_RECORDS TO USE_.
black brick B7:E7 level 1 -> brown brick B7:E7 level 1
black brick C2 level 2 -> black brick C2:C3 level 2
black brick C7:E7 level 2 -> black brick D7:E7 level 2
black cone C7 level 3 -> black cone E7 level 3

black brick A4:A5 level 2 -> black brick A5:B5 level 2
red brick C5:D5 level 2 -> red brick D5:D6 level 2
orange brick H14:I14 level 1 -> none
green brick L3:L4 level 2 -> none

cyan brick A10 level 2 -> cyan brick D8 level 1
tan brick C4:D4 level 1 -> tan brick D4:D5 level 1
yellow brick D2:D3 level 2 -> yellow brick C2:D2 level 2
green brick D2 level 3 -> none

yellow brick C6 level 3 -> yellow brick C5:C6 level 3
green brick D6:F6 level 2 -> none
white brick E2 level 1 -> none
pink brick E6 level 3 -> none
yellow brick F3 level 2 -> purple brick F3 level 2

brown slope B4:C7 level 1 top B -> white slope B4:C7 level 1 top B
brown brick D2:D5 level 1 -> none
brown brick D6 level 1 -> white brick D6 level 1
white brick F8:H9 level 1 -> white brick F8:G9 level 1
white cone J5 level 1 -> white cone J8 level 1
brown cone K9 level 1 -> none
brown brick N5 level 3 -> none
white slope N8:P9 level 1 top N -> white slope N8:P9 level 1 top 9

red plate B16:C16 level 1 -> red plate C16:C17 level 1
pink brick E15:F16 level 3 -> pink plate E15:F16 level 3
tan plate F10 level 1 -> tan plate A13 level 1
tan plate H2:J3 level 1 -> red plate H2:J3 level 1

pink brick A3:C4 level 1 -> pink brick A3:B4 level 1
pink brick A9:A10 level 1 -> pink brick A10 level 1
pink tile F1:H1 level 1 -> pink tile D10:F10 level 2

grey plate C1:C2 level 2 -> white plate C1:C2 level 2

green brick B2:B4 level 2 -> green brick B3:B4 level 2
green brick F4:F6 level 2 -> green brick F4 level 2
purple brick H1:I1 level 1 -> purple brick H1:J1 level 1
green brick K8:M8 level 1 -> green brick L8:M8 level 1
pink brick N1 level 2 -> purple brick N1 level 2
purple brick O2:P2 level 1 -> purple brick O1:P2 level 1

_WHAT IS NEEDED_.
What belongs in the answer is each line from the listing above that contains "slope".

_REPLY TO THE TASK_.
brown slope B4:C7 level 1 top B -> white slope B4:C7 level 1 top B
white slope N8:P9 level 1 top N -> white slope N8:P9 level 1 top 9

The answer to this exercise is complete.